===== Dataset excerpt =====

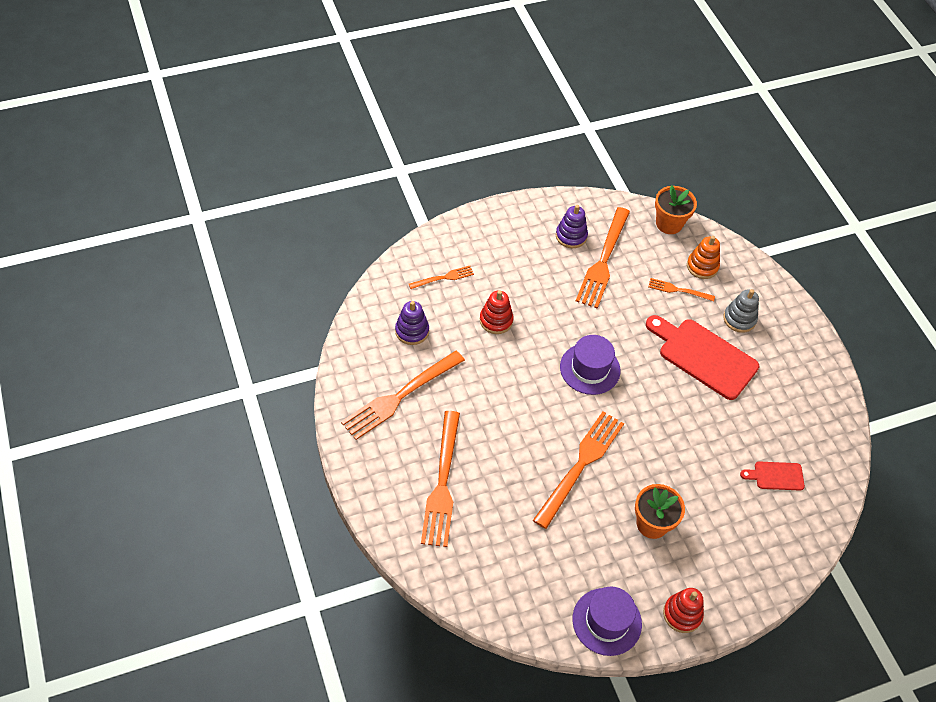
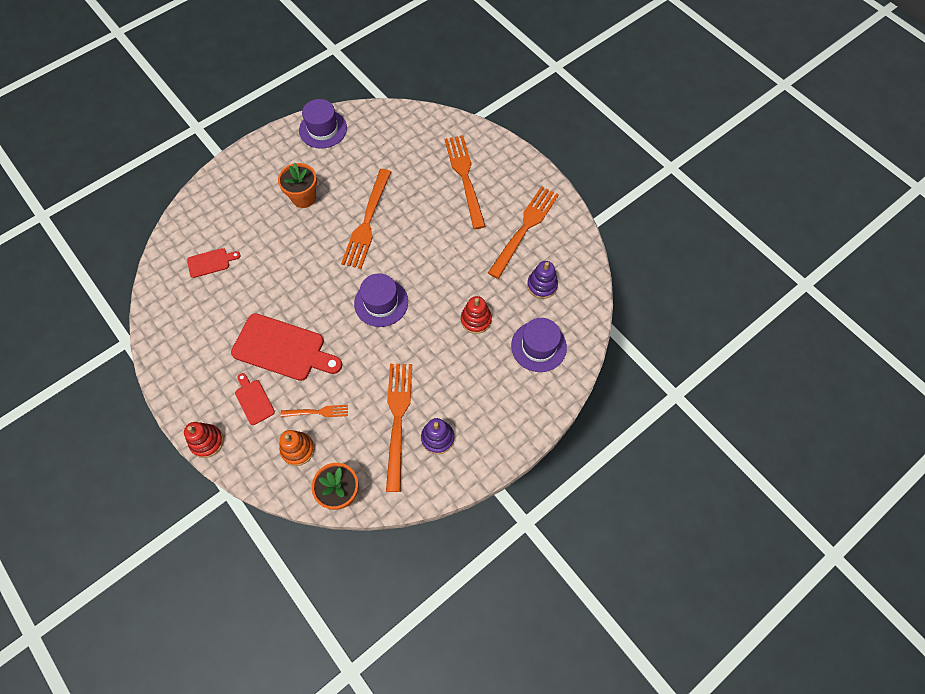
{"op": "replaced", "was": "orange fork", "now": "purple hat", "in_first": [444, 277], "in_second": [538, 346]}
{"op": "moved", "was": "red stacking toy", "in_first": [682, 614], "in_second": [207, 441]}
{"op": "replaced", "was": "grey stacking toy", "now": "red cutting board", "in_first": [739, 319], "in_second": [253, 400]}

=====

» What is expected
Copy out each line of the material in which the word "stacking" turns up.

» Result
{"op": "moved", "was": "red stacking toy", "in_first": [682, 614], "in_second": [207, 441]}
{"op": "replaced", "was": "grey stacking toy", "now": "red cutting board", "in_first": [739, 319], "in_second": [253, 400]}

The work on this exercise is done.